Records to use
◆ ◆ ◆

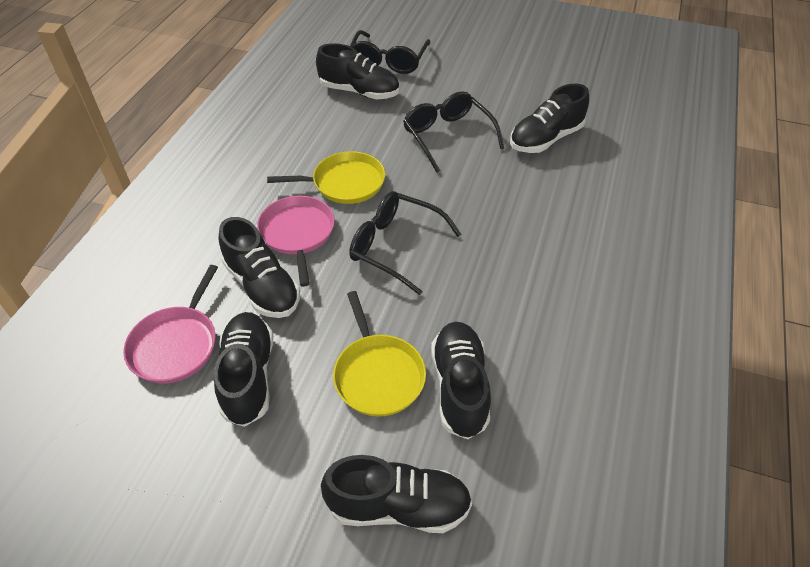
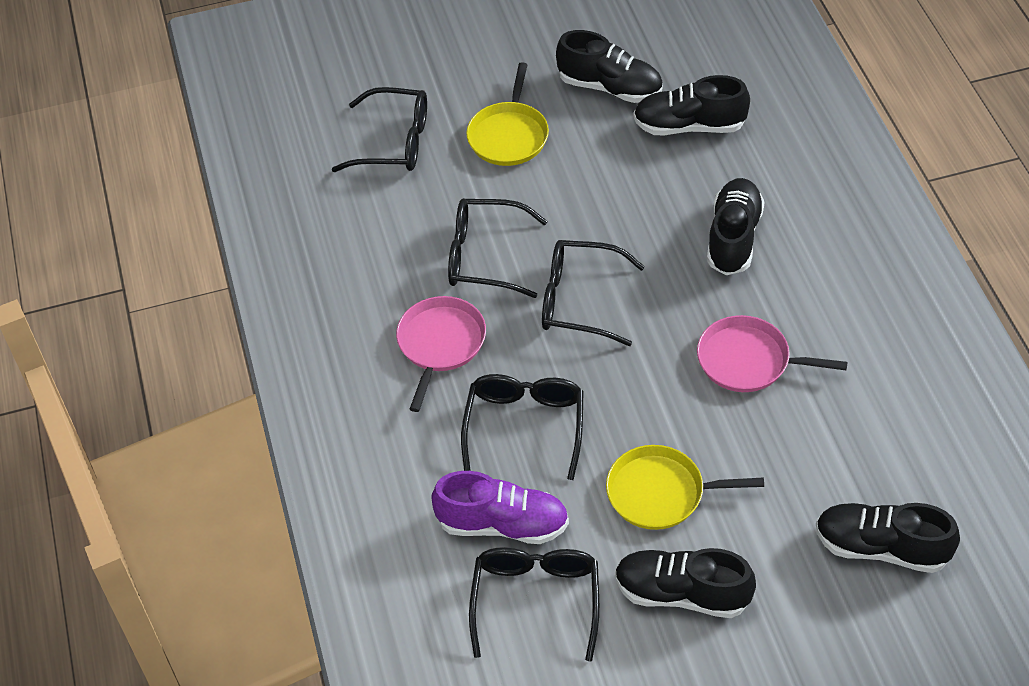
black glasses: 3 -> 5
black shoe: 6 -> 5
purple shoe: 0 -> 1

◆ ◆ ◆

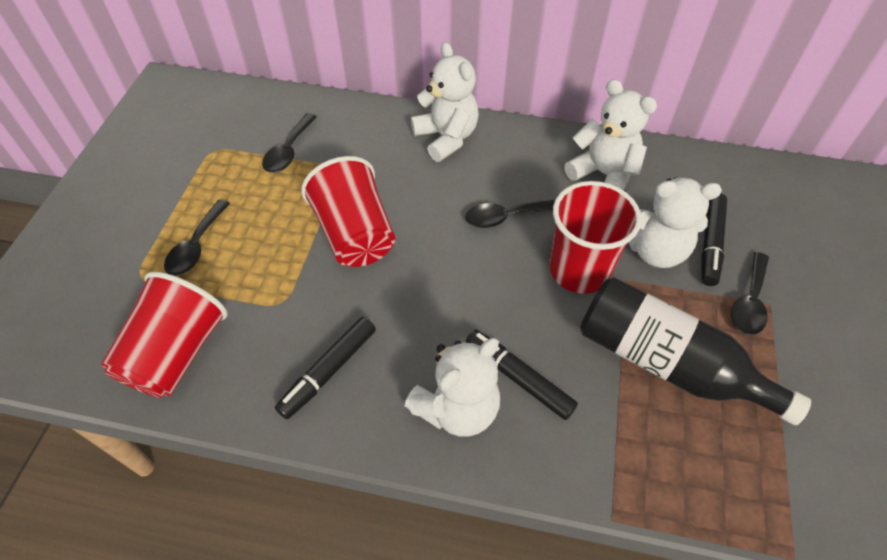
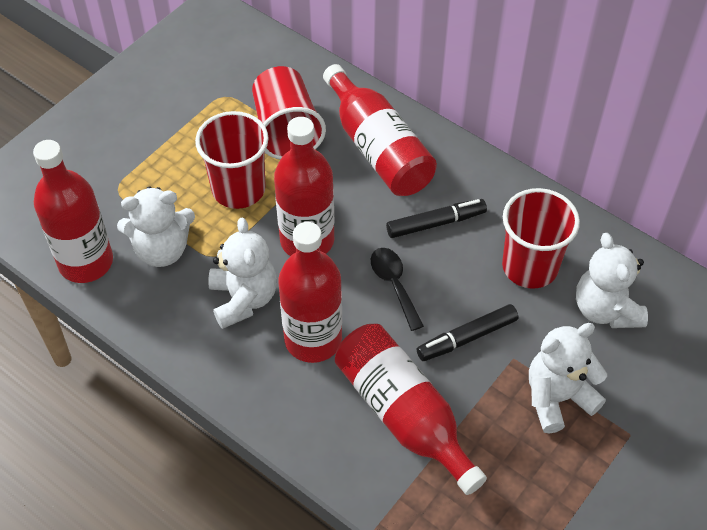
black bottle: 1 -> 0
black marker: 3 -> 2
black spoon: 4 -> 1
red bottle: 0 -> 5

◆ ◆ ◆

What are the lines above, starting at the one with "black bottle: 1 -> 0" and ending at the one with "red bottle: 0 -> 5"? Give them again exactly, and only them.

Solution to the problem
black bottle: 1 -> 0
black marker: 3 -> 2
black spoon: 4 -> 1
red bottle: 0 -> 5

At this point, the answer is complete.